- WORK REQUEST
In the material below, the line holding "black trapezoid: (960, 438)" and every line after it should be reproduced exactly, please, with pictures omitted.
RECORDS SHOWN Start Marker
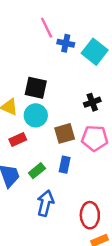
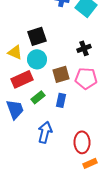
black square: (36, 88) -> (37, 36), turned -30
red rectangle: (18, 139) -> (22, 79), size x1.5
green rectangle: (37, 171) -> (38, 97), moved

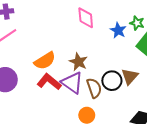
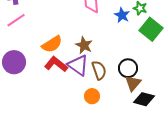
brown triangle: (130, 76) -> (133, 83), moved
black circle: (112, 81) -> (128, 68), moved

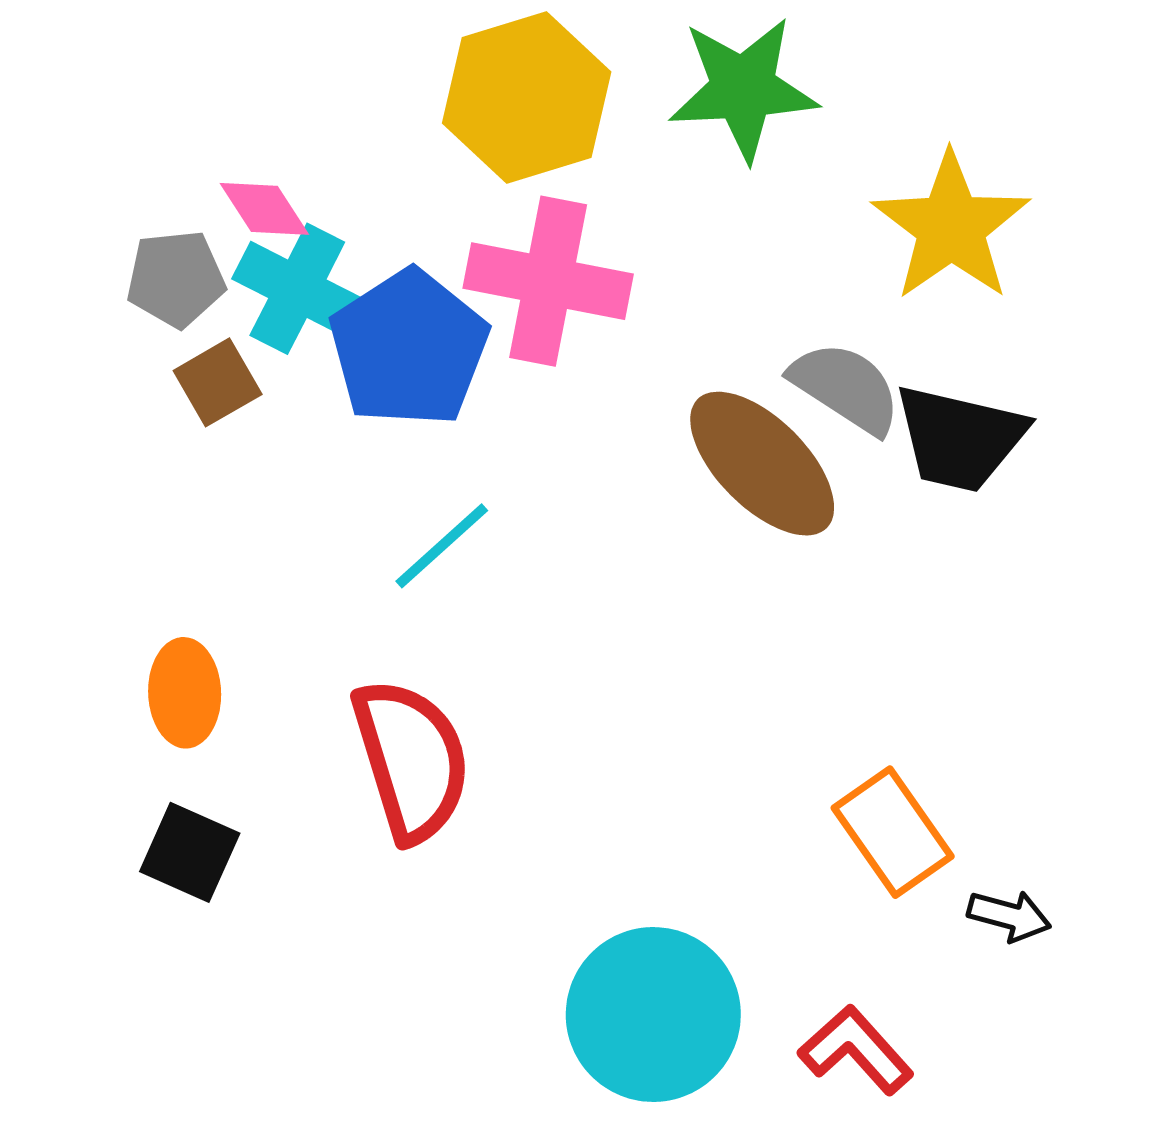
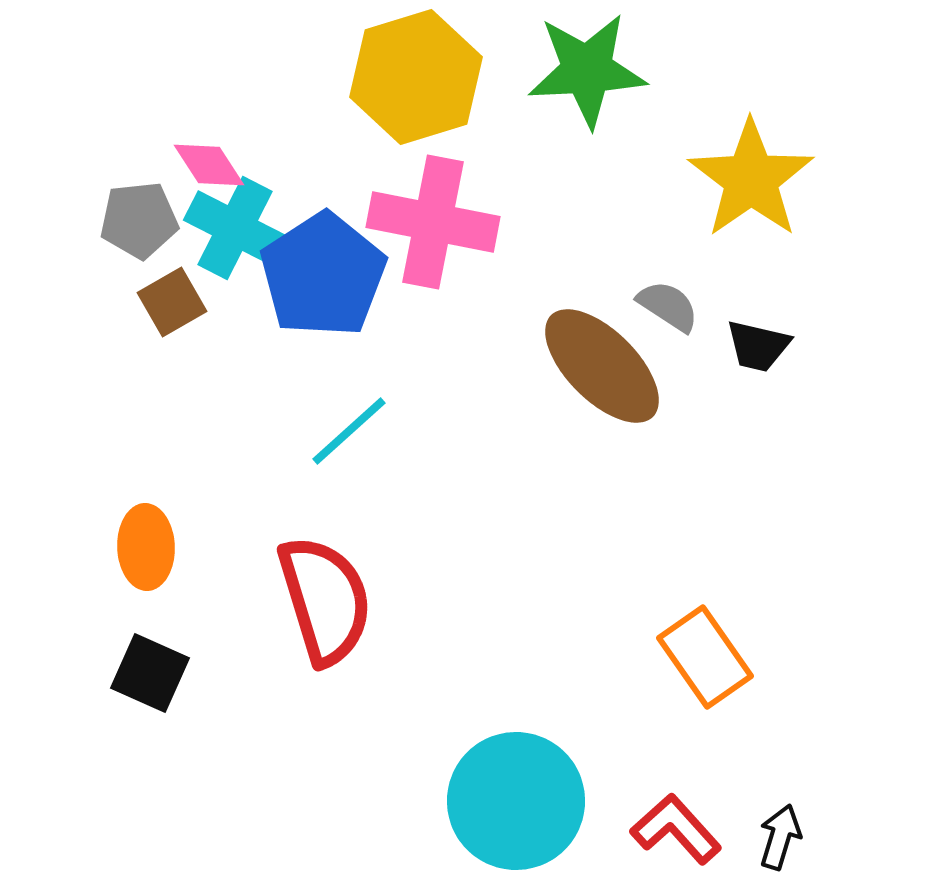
gray semicircle: (846, 388) -> (668, 306), size x0.7
black trapezoid: (960, 438) -> (758, 346), size x0.6
black arrow: (1009, 916) -> (780, 837), moved, turned -88

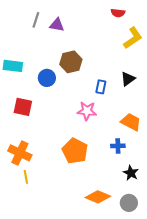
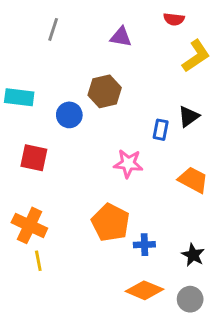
purple triangle: (57, 25) -> (121, 37), moved
blue rectangle: (101, 87) -> (161, 130), moved
blue cross: (118, 146) -> (144, 245), moved

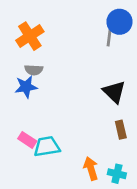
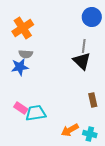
gray line: (109, 37) -> (84, 46), moved
black triangle: (114, 92) -> (82, 61), moved
orange arrow: (91, 169) -> (70, 130), turned -102

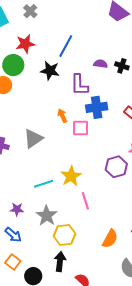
RECORDS SHOWN End Marker
- THE ANSWER
black trapezoid: (960, 438) -> (758, 346), size x0.6
black arrow: (1009, 916) -> (780, 837), moved, turned -88

purple triangle: (57, 25) -> (121, 37), moved
blue rectangle: (101, 87) -> (161, 130), moved
blue cross: (118, 146) -> (144, 245), moved

gray line: (109, 37) -> (84, 46), moved
black triangle: (114, 92) -> (82, 61), moved
orange arrow: (91, 169) -> (70, 130), turned -102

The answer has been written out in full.